:: What you have to do ::
Restate every record word for word, without the pictures.

:: Data excerpts ::
..............................

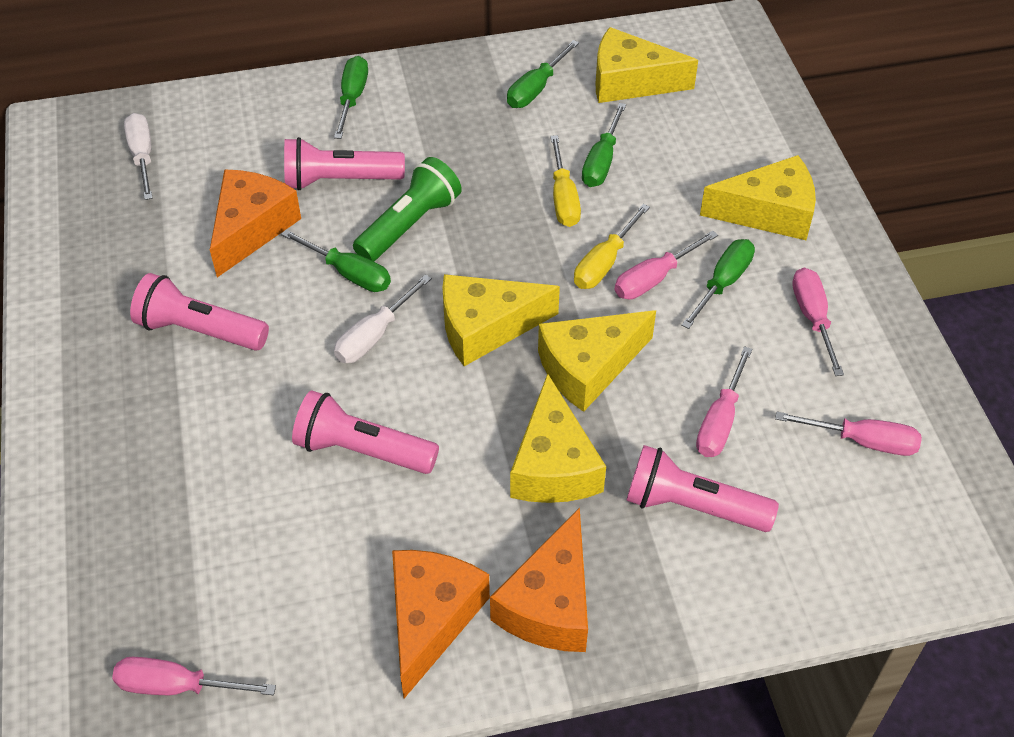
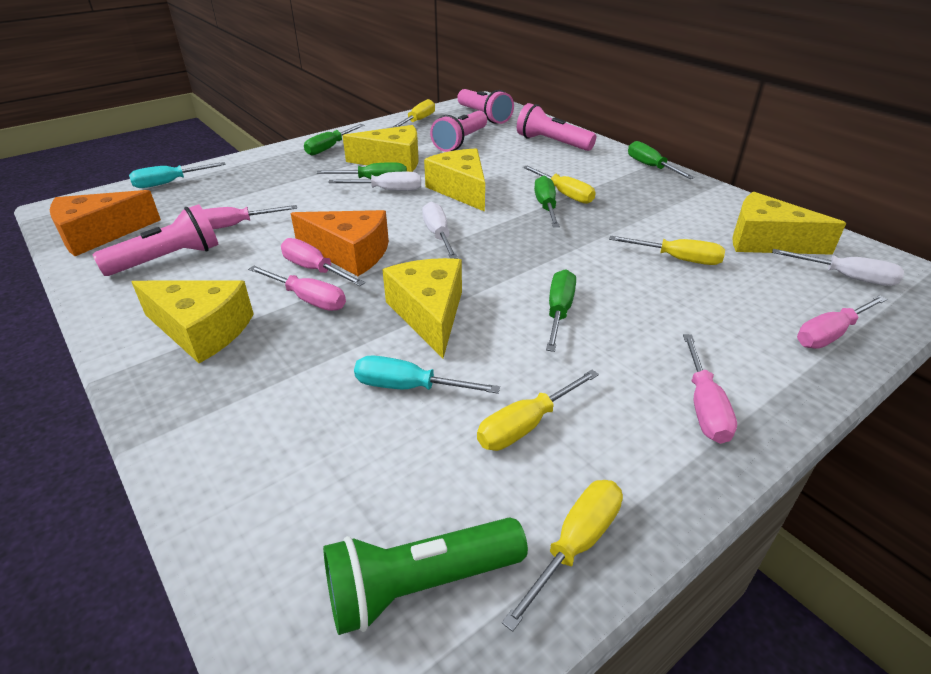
orange cheese: 3 -> 2
turquoise screwdriver: 0 -> 2
white screwdriver: 2 -> 3
yellow screwdriver: 2 -> 5

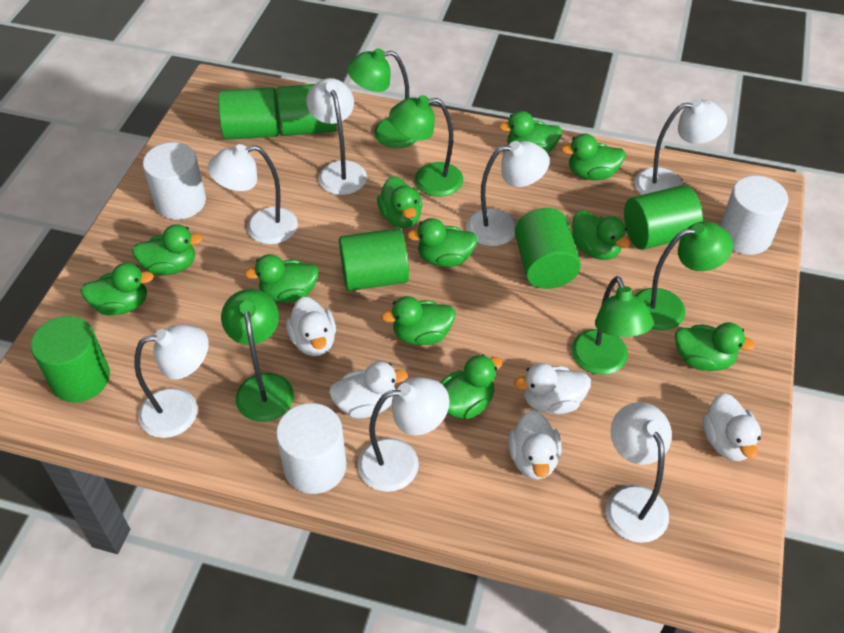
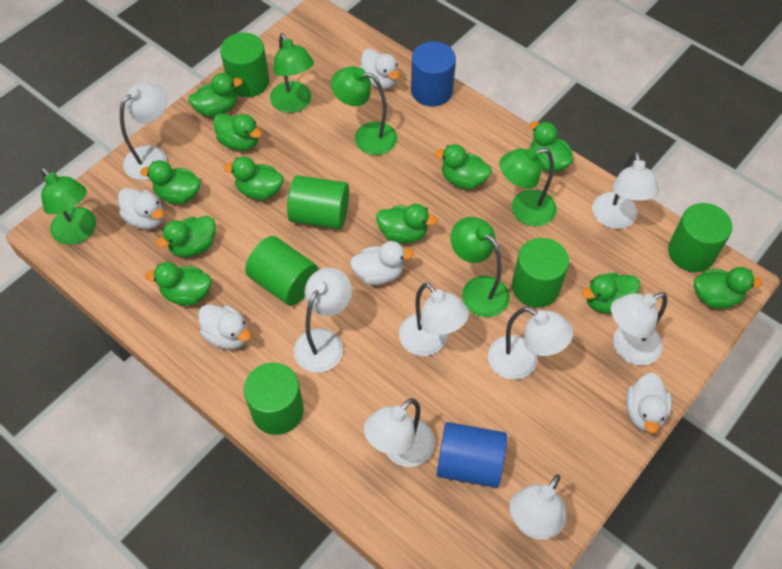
blue cylinder: 0 -> 2
white cylinder: 3 -> 0
white lamp: 7 -> 8

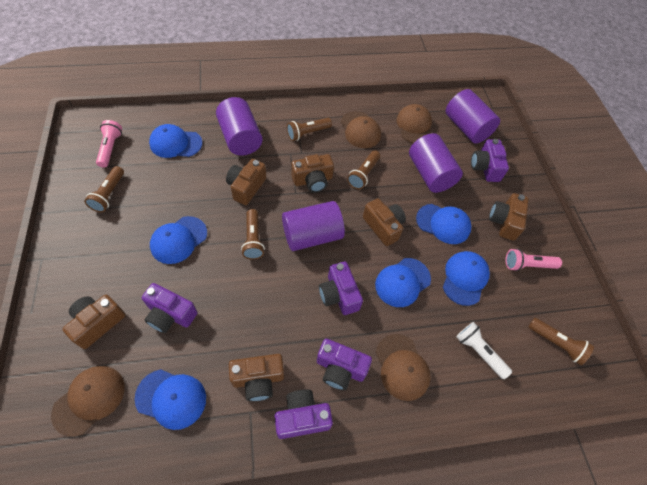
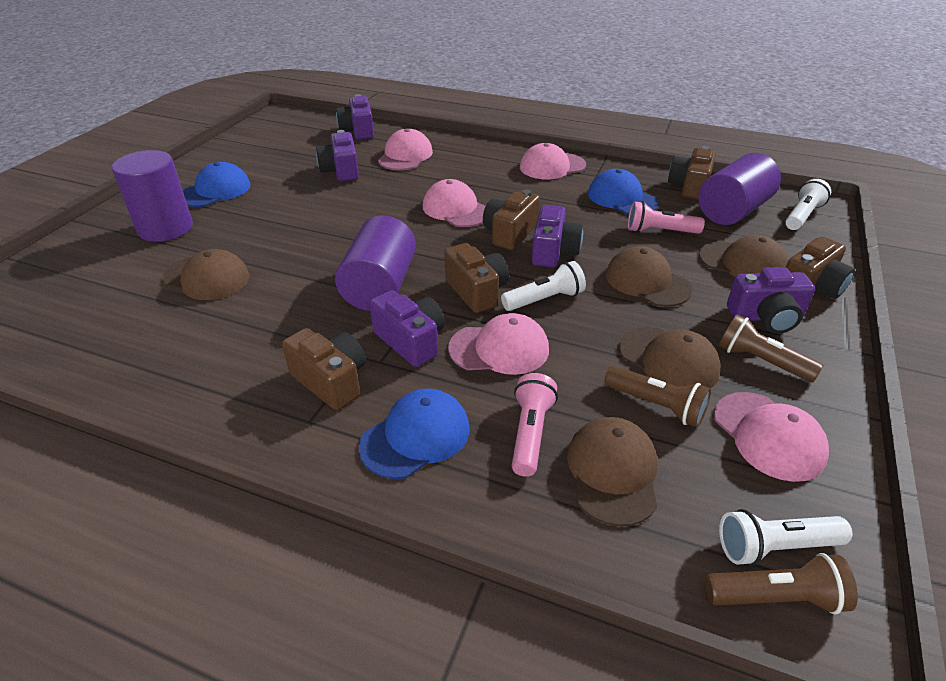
blue cap: 6 -> 3
brown camera: 6 -> 5
brown cap: 4 -> 5
brown flashlight: 5 -> 3
pink cap: 0 -> 5
purple cylinder: 4 -> 3
white flashlight: 1 -> 3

..............................

:: Solution to the exercise ::
orange cheese: 3 -> 2
turquoise screwdriver: 0 -> 2
white screwdriver: 2 -> 3
yellow screwdriver: 2 -> 5

blue cylinder: 0 -> 2
white cylinder: 3 -> 0
white lamp: 7 -> 8

blue cap: 6 -> 3
brown camera: 6 -> 5
brown cap: 4 -> 5
brown flashlight: 5 -> 3
pink cap: 0 -> 5
purple cylinder: 4 -> 3
white flashlight: 1 -> 3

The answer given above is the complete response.